Object change descriptions:
>>

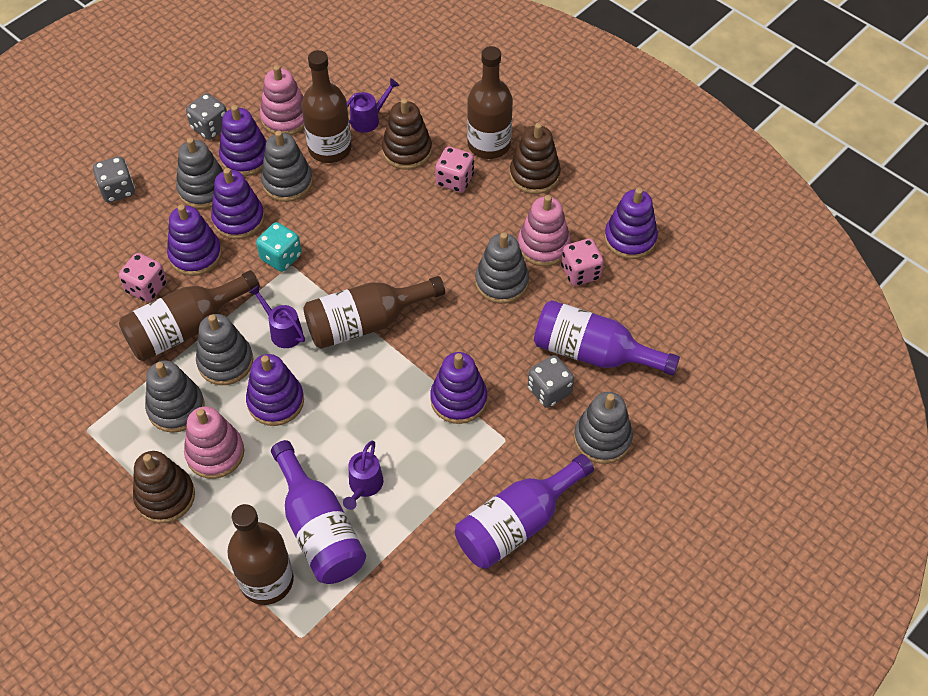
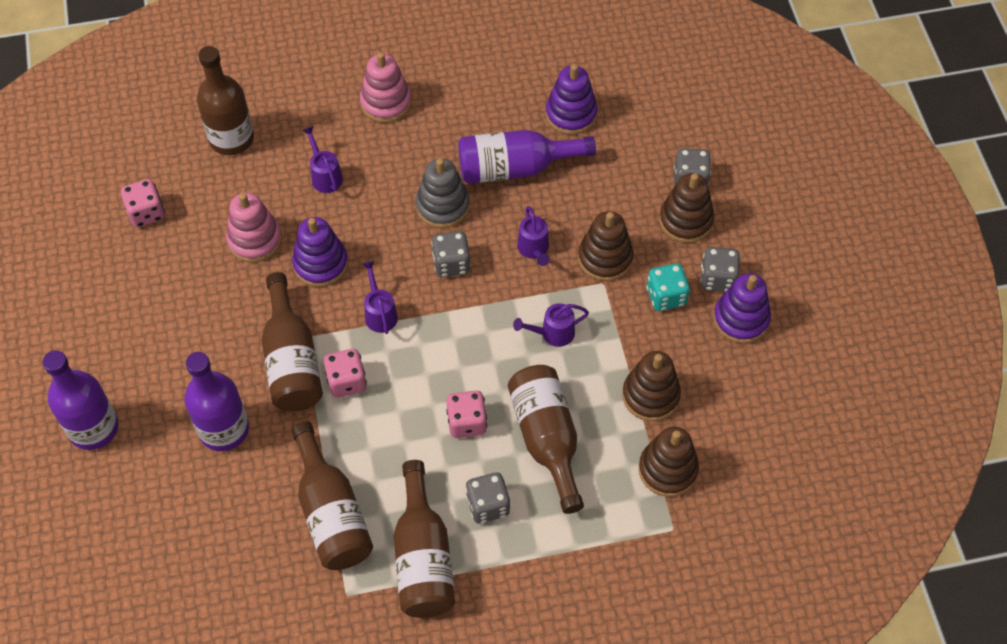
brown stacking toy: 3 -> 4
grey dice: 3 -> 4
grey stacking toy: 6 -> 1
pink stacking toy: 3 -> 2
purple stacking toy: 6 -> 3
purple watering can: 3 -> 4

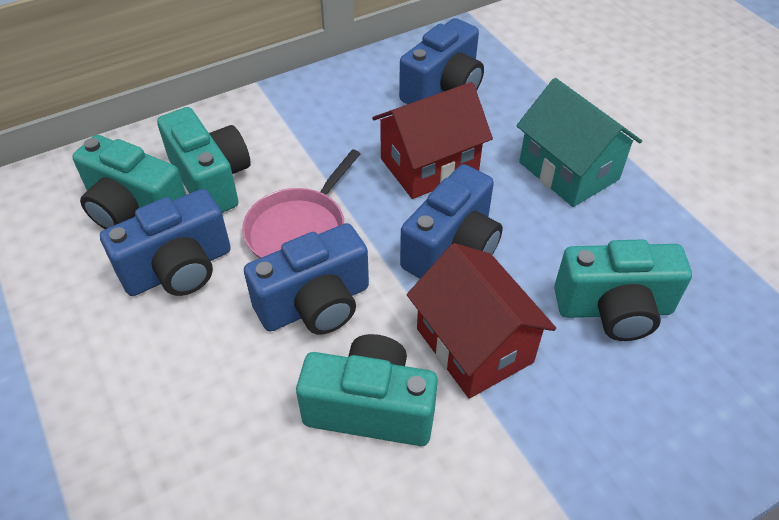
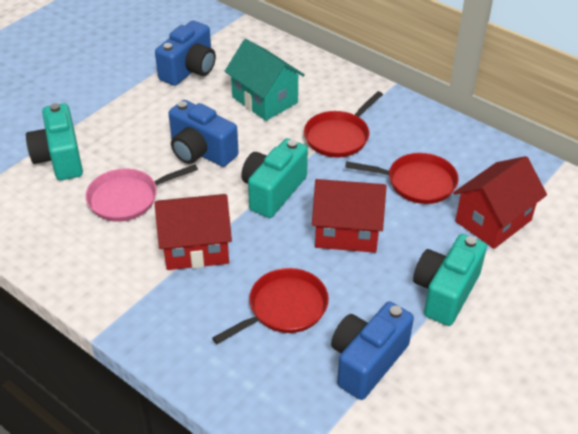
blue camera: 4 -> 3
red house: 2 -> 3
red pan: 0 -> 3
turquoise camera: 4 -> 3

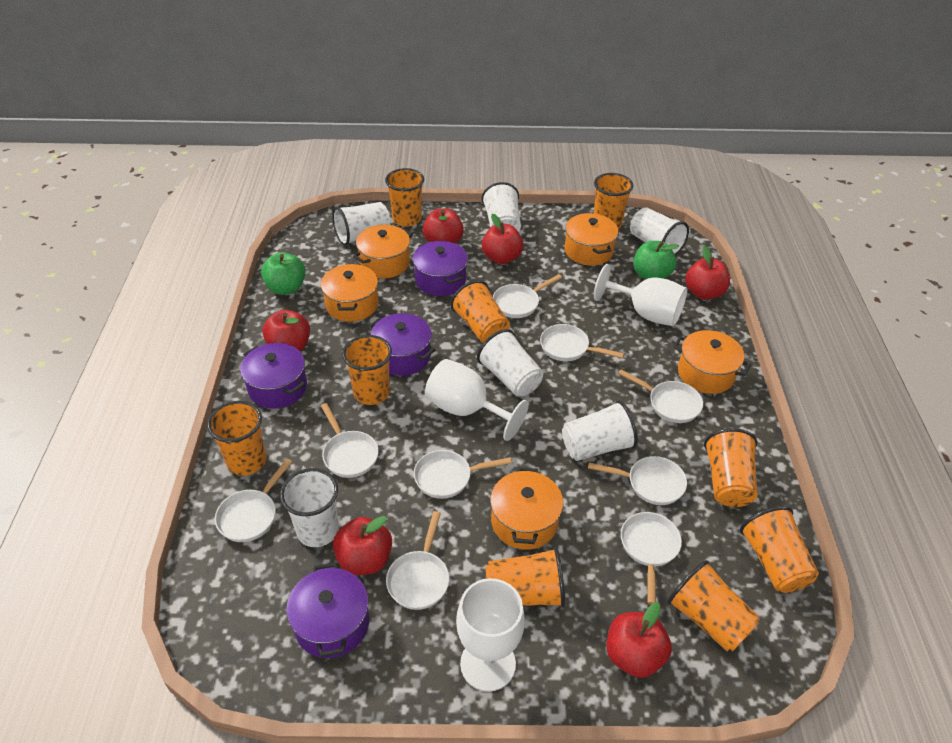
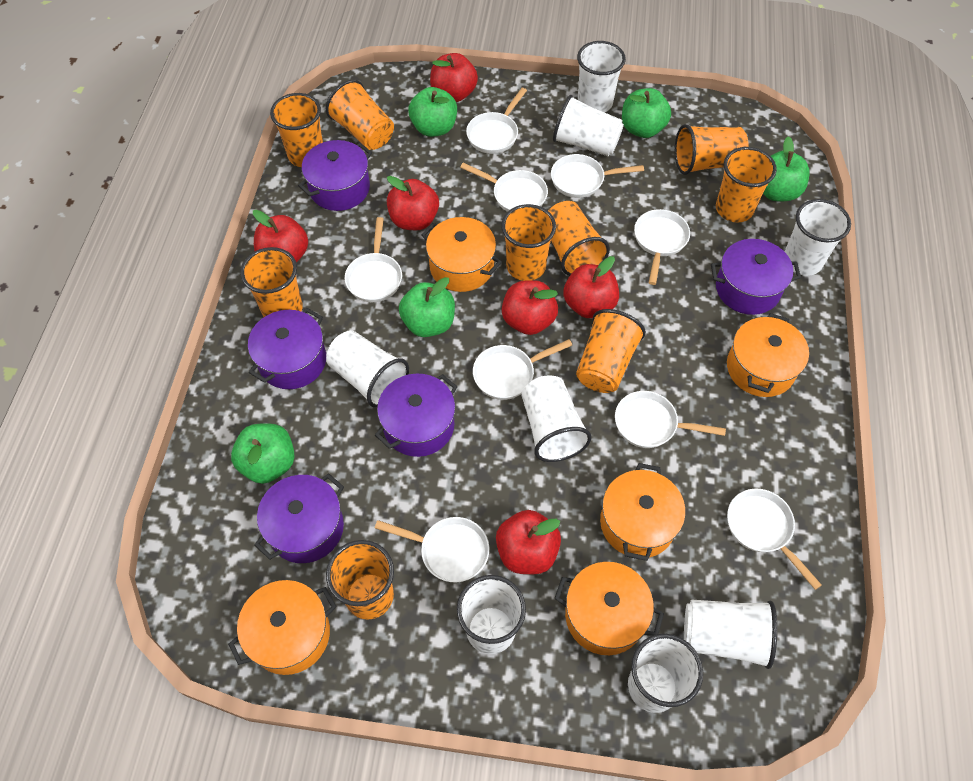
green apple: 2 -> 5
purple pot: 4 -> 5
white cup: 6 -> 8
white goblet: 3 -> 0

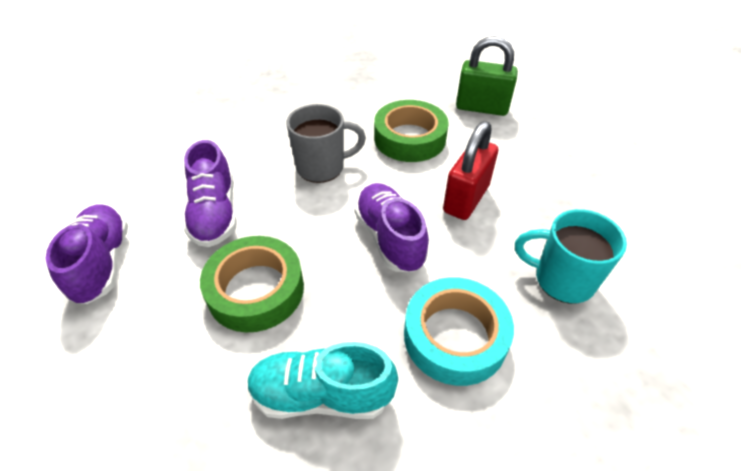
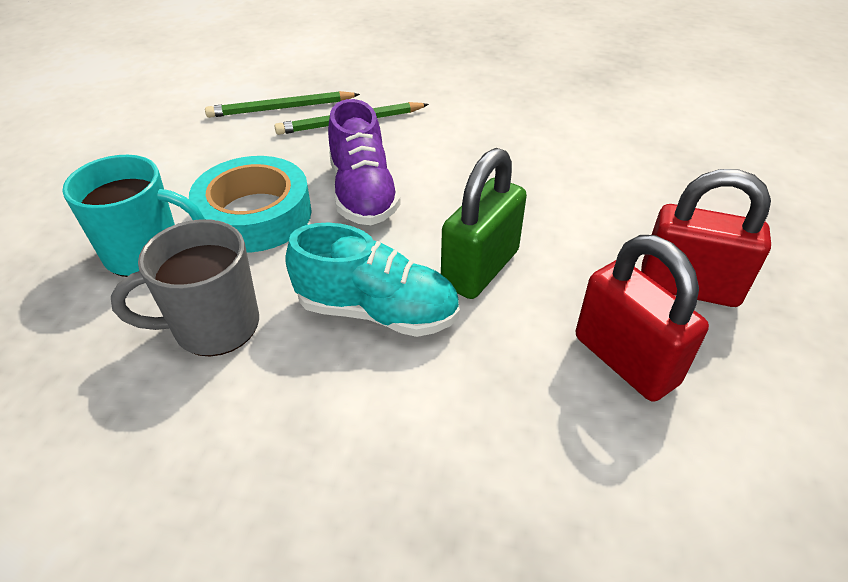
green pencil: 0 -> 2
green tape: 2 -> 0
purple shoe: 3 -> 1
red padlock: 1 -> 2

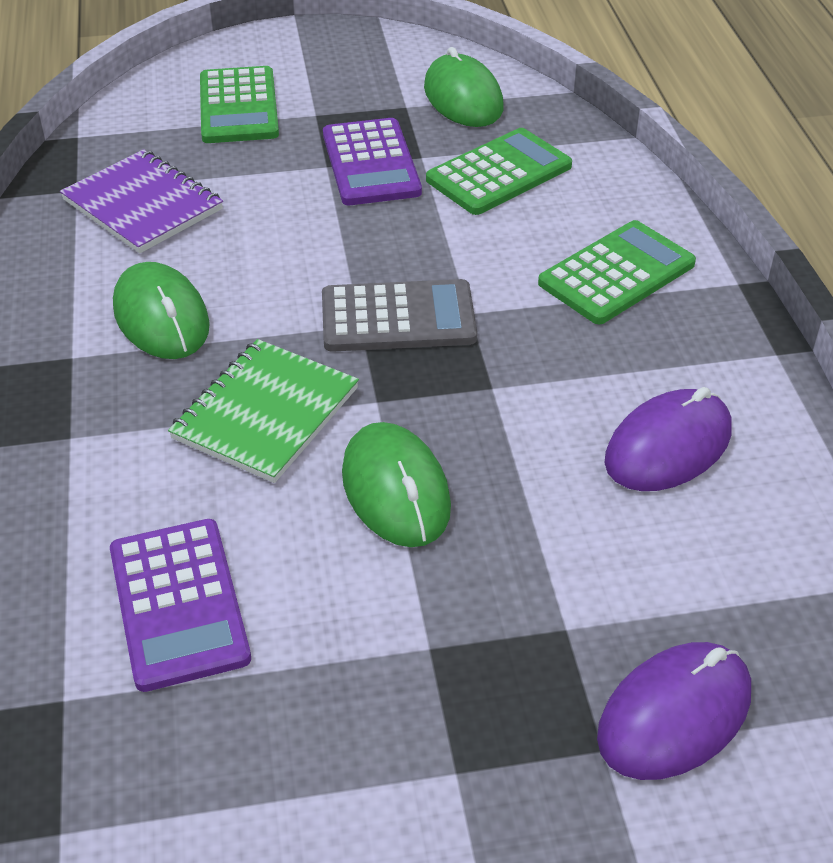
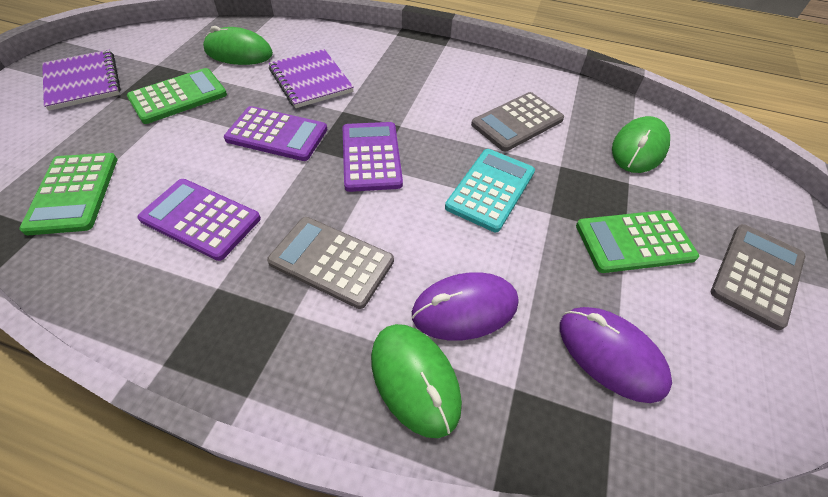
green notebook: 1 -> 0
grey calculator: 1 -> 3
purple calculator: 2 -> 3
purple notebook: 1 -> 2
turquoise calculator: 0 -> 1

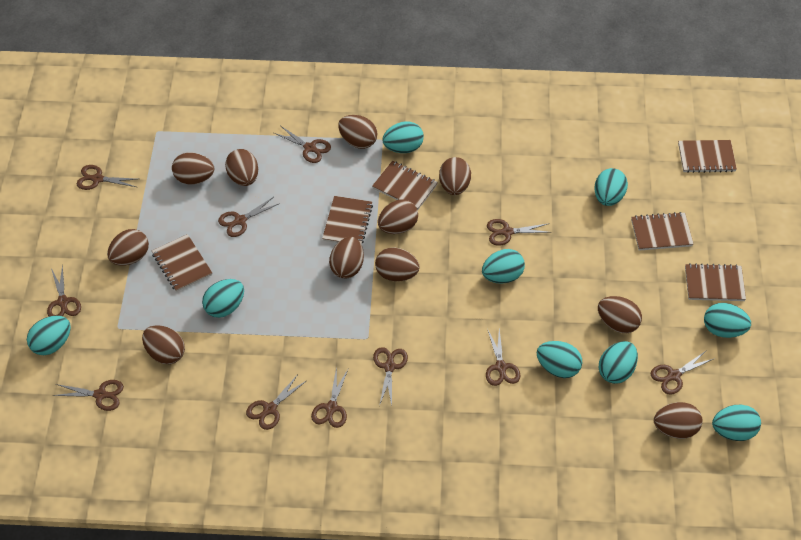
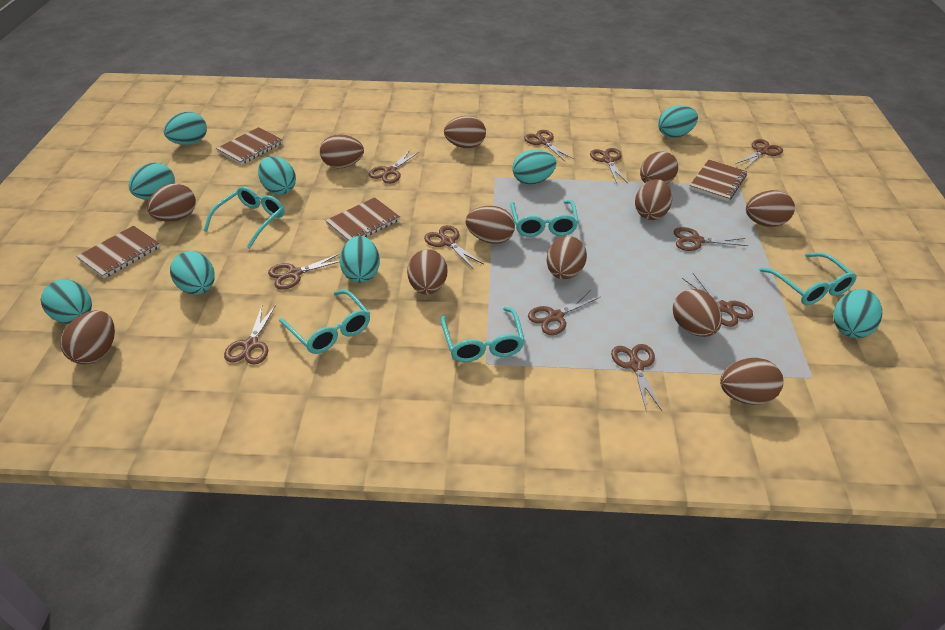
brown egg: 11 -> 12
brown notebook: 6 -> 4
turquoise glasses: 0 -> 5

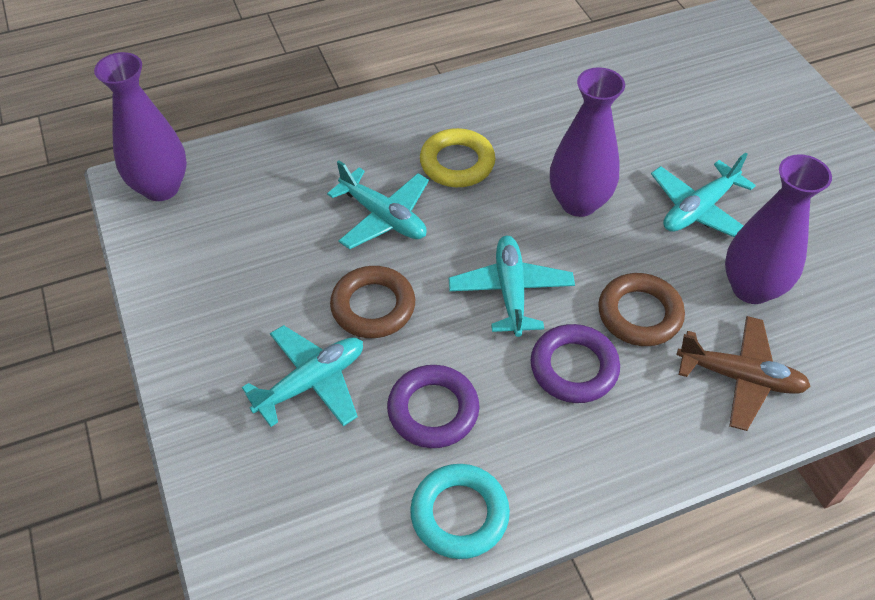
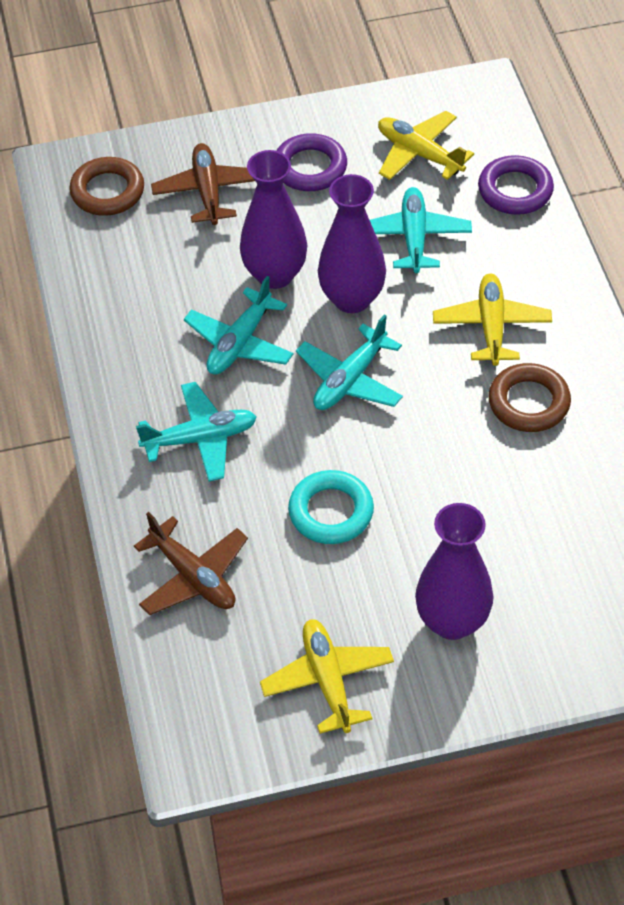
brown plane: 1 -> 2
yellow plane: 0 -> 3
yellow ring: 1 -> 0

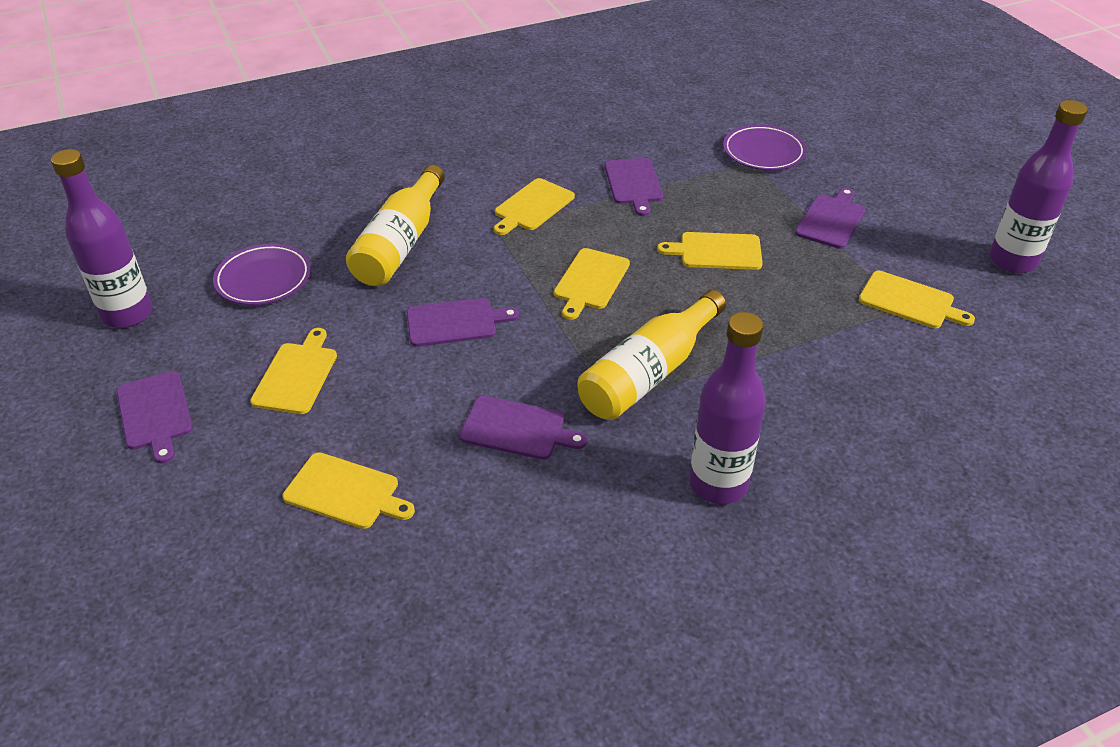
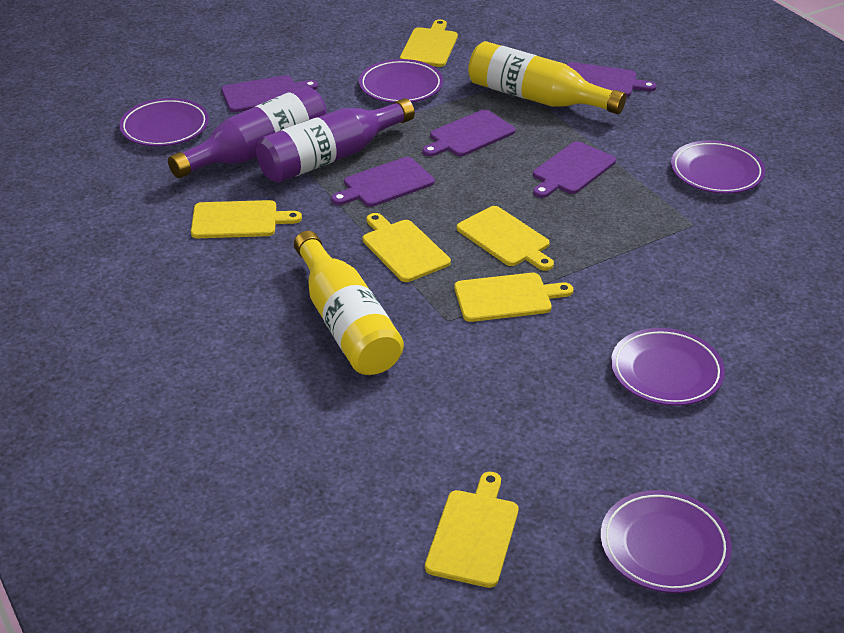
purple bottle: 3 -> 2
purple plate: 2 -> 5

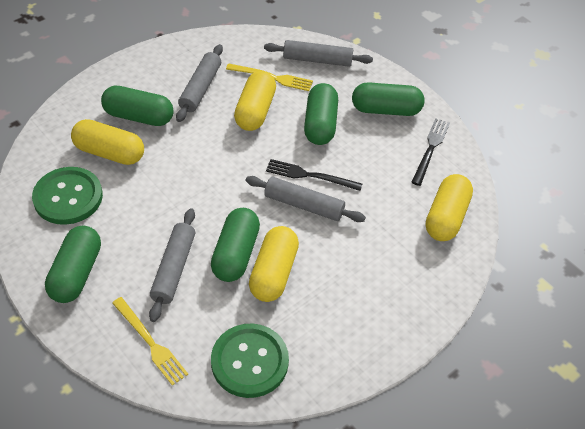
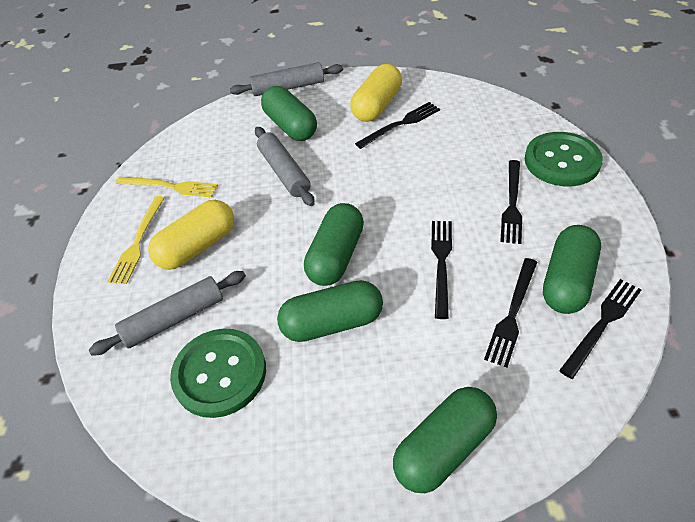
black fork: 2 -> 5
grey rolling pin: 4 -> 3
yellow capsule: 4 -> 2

<<

Pictures do not belong in the answer. Return the lines above starting at the one with "purple watering can: 3 -> 4" and ending at the one with "black fork: 2 -> 5", both kept, exactly.

● **Result**:
purple watering can: 3 -> 4

blue camera: 4 -> 3
red house: 2 -> 3
red pan: 0 -> 3
turquoise camera: 4 -> 3

green apple: 2 -> 5
purple pot: 4 -> 5
white cup: 6 -> 8
white goblet: 3 -> 0

green pencil: 0 -> 2
green tape: 2 -> 0
purple shoe: 3 -> 1
red padlock: 1 -> 2

green notebook: 1 -> 0
grey calculator: 1 -> 3
purple calculator: 2 -> 3
purple notebook: 1 -> 2
turquoise calculator: 0 -> 1

brown egg: 11 -> 12
brown notebook: 6 -> 4
turquoise glasses: 0 -> 5

brown plane: 1 -> 2
yellow plane: 0 -> 3
yellow ring: 1 -> 0

purple bottle: 3 -> 2
purple plate: 2 -> 5

black fork: 2 -> 5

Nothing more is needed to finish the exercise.